= Task =
Your answer should be the exact lines of the data below from the one containing "SERVO2: MG996R -> DS3218" through the one containing "TOF2 pin VIN: none -> 3V3"; please include nothing else.

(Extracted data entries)
-- Opening Marker --

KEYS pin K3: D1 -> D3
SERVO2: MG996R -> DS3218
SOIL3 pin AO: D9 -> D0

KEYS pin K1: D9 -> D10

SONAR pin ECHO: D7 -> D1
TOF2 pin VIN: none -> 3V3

-- Closing Marker --
-- Opening Marker --

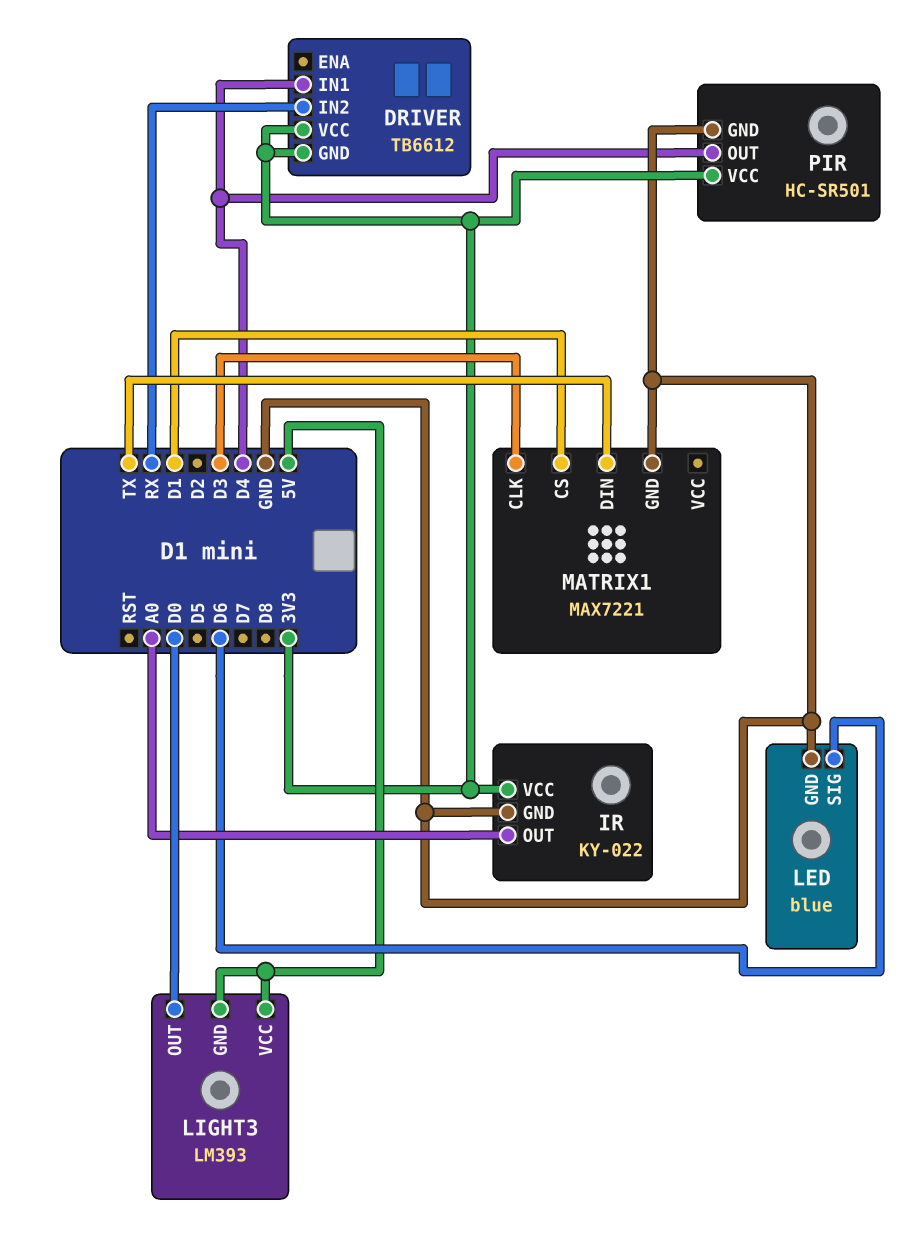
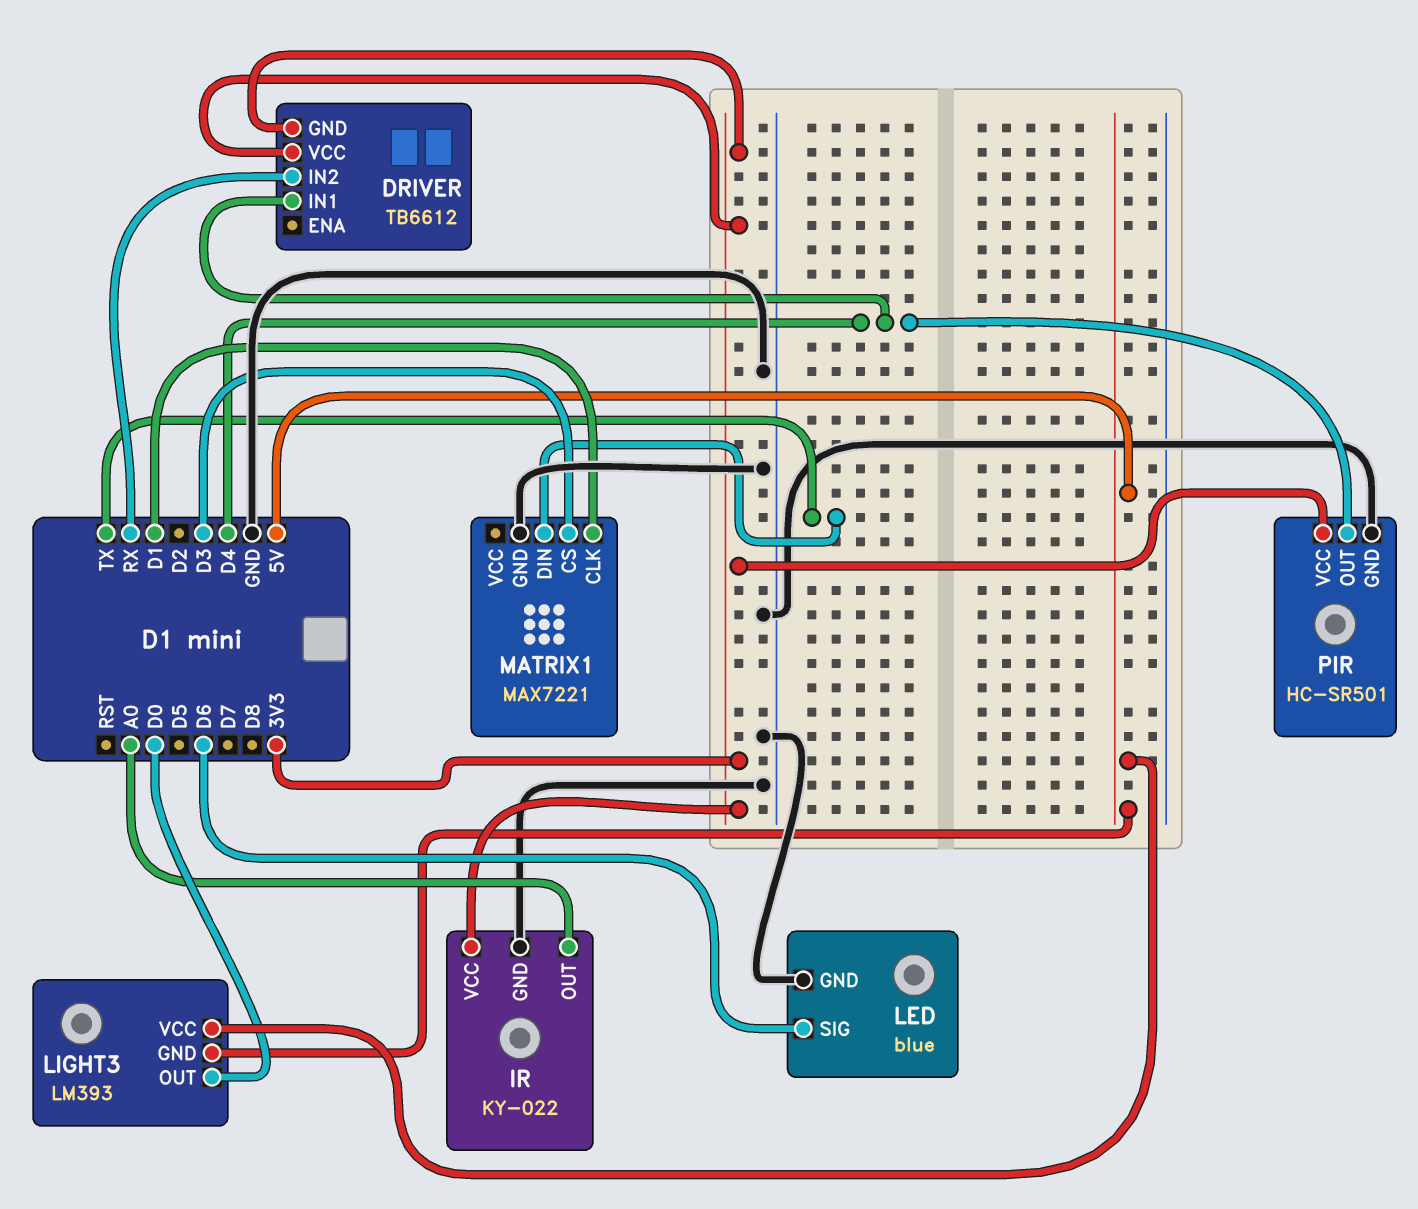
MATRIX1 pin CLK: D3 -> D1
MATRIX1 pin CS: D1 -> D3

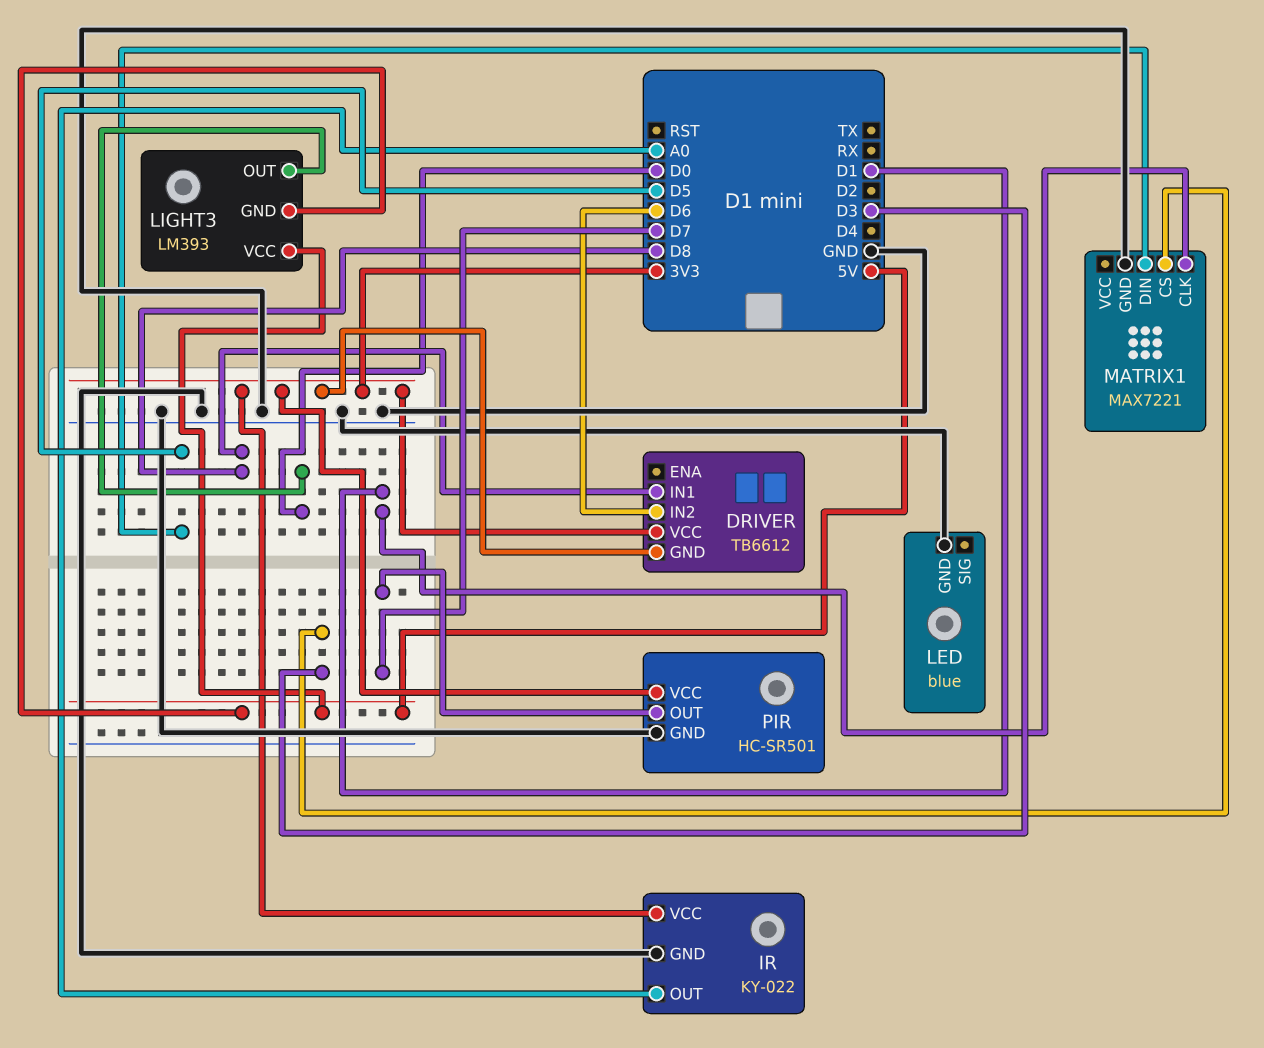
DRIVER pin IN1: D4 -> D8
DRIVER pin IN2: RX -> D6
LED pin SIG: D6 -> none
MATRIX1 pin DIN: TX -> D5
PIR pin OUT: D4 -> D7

-- Closing Marker --

= Exercise result =
SERVO2: MG996R -> DS3218
SOIL3 pin AO: D9 -> D0

KEYS pin K1: D9 -> D10

SONAR pin ECHO: D7 -> D1
TOF2 pin VIN: none -> 3V3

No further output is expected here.